• TASK OBJECTIVE: Please write out exactly the lines of the data below from the line holding "none -> lime 2x4 slope [268,207,439,346]" through the line holding "blue 1x2 brick [192,80,313,176]", and leave out the rest.

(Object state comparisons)

_ _ _ _ _ _ _

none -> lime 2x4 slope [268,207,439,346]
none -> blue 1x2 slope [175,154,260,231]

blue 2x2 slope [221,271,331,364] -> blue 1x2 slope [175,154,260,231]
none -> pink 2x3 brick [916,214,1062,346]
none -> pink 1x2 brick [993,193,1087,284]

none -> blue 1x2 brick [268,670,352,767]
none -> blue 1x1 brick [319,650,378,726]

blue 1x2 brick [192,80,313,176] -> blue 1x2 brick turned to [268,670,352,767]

_ _ _ _ _ _ _

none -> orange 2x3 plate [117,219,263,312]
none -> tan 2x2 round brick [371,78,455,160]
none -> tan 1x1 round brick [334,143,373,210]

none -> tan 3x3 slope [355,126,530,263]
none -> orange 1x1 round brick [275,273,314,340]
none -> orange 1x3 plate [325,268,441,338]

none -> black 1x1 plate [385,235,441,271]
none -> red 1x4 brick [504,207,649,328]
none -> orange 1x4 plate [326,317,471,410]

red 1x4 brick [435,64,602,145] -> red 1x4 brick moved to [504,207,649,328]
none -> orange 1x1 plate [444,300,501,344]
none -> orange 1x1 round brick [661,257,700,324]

_ _ _ _ _ _ _

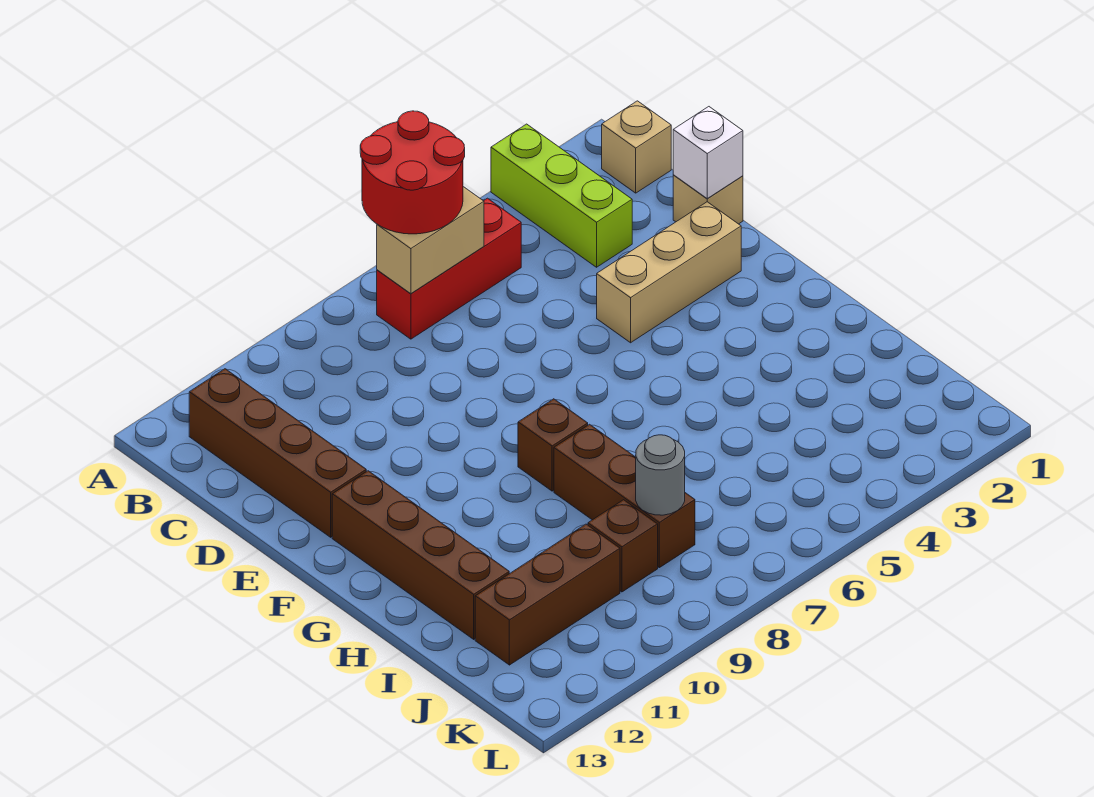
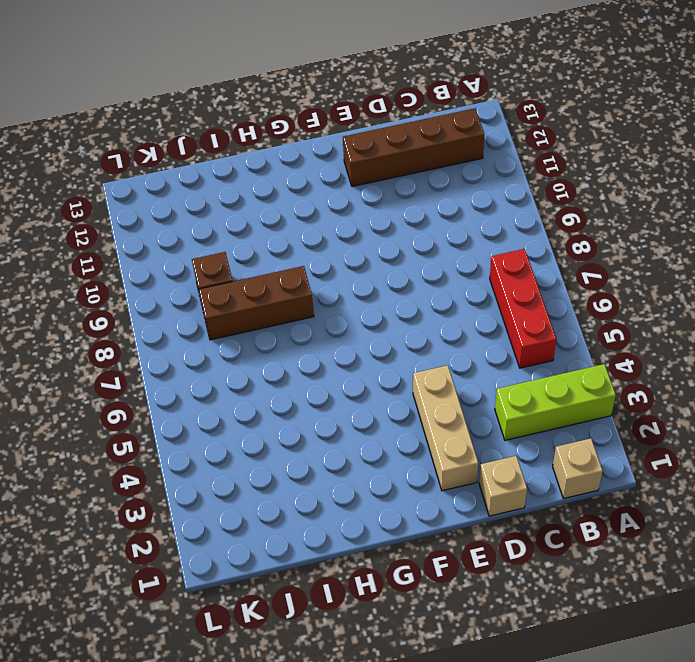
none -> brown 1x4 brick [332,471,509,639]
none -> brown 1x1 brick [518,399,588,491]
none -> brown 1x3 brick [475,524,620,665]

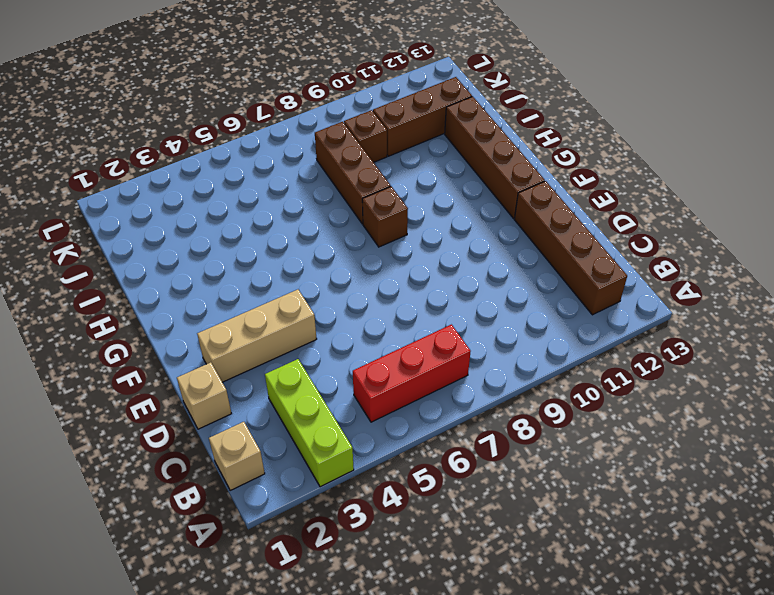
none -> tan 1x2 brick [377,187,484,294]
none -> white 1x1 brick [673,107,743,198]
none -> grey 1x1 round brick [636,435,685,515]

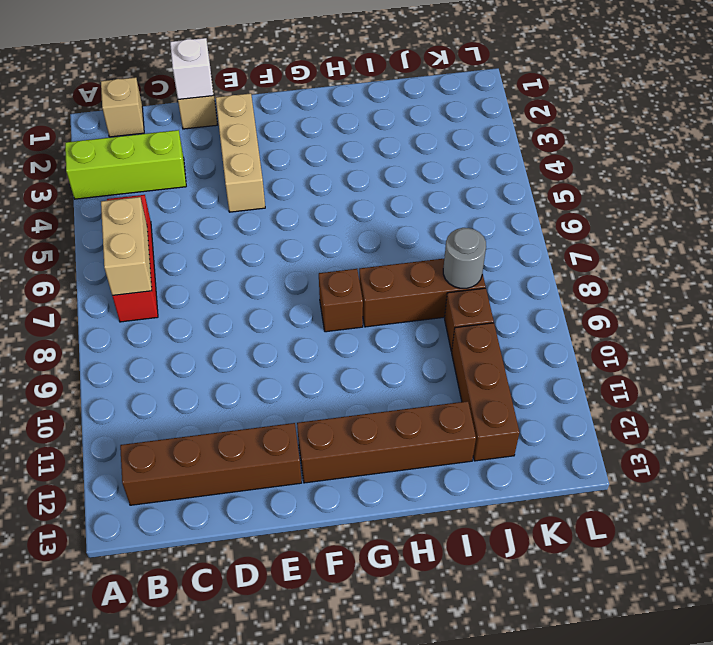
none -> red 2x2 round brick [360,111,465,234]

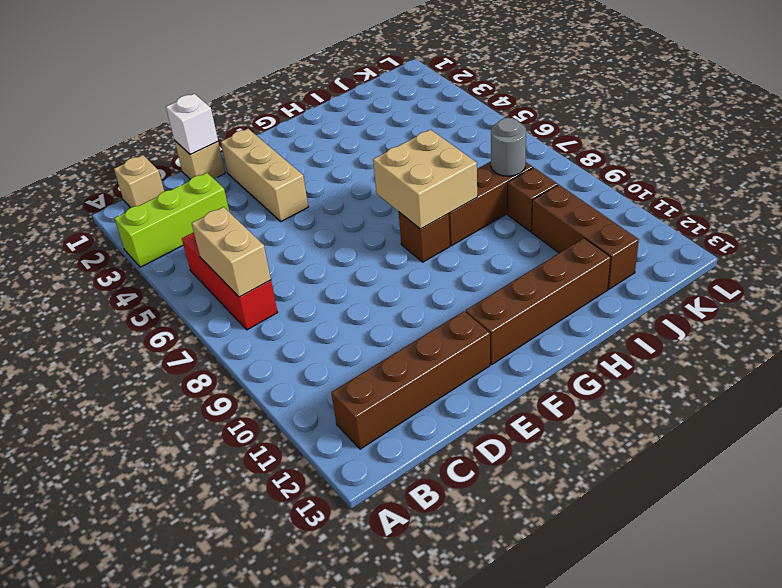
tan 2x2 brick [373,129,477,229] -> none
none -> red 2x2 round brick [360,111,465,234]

_ _ _ _ _ _ _

• RESULT:
none -> lime 2x4 slope [268,207,439,346]
none -> blue 1x2 slope [175,154,260,231]

blue 2x2 slope [221,271,331,364] -> blue 1x2 slope [175,154,260,231]
none -> pink 2x3 brick [916,214,1062,346]
none -> pink 1x2 brick [993,193,1087,284]

none -> blue 1x2 brick [268,670,352,767]
none -> blue 1x1 brick [319,650,378,726]

blue 1x2 brick [192,80,313,176] -> blue 1x2 brick turned to [268,670,352,767]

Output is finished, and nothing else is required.